◆ Instructions to follow:
Reproduce word for word the lines between those holding "yellow circle: (22, 41) -> (58, 96), moved" and "green line: (821, 918)", inclusive, and nothing else from the data below.
------ Entries shown ------
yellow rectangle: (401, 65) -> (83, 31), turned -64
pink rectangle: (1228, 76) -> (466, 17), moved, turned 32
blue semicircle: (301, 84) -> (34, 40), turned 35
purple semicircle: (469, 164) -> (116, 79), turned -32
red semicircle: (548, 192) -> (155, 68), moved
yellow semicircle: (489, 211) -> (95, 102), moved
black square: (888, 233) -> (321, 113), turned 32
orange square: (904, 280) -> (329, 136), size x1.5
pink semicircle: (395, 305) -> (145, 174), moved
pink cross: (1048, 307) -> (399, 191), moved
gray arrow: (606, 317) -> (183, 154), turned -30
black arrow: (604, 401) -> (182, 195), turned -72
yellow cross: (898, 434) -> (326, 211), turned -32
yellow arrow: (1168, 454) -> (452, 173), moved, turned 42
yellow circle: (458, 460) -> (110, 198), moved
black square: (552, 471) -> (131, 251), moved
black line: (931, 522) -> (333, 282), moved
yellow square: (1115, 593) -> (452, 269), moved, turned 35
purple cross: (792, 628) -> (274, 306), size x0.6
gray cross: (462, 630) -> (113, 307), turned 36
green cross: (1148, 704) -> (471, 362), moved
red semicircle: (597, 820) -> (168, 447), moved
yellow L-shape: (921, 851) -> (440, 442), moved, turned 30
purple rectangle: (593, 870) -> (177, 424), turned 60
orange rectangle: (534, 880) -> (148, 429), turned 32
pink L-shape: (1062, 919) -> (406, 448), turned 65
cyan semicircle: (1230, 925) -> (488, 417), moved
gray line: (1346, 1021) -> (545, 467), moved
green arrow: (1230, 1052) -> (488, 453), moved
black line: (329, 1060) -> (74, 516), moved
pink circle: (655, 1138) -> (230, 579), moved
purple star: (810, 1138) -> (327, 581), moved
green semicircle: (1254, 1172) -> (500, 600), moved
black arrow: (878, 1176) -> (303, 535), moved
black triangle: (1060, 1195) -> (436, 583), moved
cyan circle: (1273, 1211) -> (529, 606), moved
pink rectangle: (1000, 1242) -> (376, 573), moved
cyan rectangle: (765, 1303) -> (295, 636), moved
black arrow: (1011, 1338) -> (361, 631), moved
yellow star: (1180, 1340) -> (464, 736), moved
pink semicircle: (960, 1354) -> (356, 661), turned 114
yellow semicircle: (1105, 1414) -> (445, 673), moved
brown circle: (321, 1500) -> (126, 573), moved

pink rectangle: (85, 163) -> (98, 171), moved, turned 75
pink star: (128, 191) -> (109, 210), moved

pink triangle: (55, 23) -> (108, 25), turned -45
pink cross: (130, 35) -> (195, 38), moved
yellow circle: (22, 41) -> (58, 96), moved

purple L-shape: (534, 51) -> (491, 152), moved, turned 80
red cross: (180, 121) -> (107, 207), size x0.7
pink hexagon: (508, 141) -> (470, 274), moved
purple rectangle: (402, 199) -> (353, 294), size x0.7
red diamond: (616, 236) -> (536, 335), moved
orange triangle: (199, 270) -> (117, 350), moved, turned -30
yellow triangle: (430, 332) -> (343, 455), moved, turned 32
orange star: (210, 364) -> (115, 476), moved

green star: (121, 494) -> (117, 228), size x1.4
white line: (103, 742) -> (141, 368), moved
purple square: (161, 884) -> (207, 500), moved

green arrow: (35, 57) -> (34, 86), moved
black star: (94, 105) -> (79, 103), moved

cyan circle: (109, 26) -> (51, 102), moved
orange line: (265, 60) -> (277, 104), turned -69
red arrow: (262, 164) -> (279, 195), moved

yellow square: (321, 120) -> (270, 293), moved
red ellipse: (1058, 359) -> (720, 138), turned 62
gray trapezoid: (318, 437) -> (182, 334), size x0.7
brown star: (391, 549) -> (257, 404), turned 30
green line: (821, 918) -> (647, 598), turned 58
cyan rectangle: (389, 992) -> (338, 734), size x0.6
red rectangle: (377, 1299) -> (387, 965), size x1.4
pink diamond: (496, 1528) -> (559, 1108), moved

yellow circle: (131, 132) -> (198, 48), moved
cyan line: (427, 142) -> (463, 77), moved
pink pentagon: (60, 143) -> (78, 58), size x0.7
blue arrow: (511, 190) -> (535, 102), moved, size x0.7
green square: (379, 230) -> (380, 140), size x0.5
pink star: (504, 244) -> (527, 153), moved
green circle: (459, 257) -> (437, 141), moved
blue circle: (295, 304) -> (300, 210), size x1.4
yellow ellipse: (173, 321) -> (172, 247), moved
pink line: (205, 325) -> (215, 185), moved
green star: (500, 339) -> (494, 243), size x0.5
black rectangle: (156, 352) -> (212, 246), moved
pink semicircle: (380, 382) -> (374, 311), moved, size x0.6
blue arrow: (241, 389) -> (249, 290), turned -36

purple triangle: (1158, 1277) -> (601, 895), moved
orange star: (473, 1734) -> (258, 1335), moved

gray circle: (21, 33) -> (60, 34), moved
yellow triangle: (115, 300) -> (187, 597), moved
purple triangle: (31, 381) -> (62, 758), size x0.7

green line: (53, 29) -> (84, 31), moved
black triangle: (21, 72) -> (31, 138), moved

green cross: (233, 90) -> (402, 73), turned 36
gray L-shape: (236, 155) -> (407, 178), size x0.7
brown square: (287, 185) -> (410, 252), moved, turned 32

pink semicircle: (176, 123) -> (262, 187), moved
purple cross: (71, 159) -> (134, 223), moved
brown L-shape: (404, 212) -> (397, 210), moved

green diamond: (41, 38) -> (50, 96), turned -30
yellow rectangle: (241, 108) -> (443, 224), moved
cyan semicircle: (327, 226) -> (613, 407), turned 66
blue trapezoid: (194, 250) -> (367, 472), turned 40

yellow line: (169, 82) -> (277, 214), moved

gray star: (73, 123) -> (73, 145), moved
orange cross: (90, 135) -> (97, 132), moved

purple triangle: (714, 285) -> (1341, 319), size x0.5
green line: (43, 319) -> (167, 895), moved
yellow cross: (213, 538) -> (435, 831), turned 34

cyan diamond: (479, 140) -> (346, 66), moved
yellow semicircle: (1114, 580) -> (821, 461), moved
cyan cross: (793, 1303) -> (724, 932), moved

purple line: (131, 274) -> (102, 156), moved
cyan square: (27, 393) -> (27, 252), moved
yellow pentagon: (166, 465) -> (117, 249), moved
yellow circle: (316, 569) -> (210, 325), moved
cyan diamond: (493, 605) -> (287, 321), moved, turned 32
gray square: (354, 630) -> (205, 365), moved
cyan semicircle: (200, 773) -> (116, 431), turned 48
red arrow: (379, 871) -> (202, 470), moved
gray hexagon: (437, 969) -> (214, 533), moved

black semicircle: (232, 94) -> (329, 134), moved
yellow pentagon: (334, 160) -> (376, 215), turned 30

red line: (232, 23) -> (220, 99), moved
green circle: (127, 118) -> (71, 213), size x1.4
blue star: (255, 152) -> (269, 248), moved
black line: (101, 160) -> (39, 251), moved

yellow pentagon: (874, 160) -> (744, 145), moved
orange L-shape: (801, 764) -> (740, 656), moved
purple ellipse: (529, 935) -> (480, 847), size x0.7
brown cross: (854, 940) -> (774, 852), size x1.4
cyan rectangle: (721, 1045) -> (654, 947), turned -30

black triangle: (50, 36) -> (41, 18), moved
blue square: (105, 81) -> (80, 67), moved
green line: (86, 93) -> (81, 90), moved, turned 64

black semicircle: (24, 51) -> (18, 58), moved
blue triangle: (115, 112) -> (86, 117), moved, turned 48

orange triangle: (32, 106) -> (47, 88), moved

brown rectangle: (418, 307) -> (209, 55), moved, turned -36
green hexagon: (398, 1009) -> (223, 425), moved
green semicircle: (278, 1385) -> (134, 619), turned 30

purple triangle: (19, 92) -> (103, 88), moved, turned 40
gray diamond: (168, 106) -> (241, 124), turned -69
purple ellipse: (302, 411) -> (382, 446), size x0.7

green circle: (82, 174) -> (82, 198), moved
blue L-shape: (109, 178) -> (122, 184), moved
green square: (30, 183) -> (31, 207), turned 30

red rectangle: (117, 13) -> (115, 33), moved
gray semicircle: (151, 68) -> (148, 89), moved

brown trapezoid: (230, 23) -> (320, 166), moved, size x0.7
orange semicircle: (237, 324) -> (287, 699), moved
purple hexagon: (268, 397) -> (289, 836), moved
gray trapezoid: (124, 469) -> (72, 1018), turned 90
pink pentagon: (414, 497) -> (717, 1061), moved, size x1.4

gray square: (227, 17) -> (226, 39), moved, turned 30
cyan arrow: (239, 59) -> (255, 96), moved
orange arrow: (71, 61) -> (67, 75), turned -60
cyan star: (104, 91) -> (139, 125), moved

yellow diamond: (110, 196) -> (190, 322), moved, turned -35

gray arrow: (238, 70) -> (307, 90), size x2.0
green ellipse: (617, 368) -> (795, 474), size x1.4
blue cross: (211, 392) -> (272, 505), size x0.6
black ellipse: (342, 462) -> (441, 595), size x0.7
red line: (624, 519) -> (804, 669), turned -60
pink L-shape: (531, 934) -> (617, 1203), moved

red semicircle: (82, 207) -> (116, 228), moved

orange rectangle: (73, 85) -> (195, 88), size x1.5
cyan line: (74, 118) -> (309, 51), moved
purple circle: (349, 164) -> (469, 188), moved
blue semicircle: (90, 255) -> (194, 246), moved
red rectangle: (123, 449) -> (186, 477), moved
------
◆ Task response:
yellow circle: (22, 41) -> (58, 96), moved

purple L-shape: (534, 51) -> (491, 152), moved, turned 80
red cross: (180, 121) -> (107, 207), size x0.7
pink hexagon: (508, 141) -> (470, 274), moved
purple rectangle: (402, 199) -> (353, 294), size x0.7
red diamond: (616, 236) -> (536, 335), moved
orange triangle: (199, 270) -> (117, 350), moved, turned -30
yellow triangle: (430, 332) -> (343, 455), moved, turned 32
orange star: (210, 364) -> (115, 476), moved

green star: (121, 494) -> (117, 228), size x1.4
white line: (103, 742) -> (141, 368), moved
purple square: (161, 884) -> (207, 500), moved

green arrow: (35, 57) -> (34, 86), moved
black star: (94, 105) -> (79, 103), moved

cyan circle: (109, 26) -> (51, 102), moved
orange line: (265, 60) -> (277, 104), turned -69
red arrow: (262, 164) -> (279, 195), moved

yellow square: (321, 120) -> (270, 293), moved
red ellipse: (1058, 359) -> (720, 138), turned 62
gray trapezoid: (318, 437) -> (182, 334), size x0.7
brown star: (391, 549) -> (257, 404), turned 30
green line: (821, 918) -> (647, 598), turned 58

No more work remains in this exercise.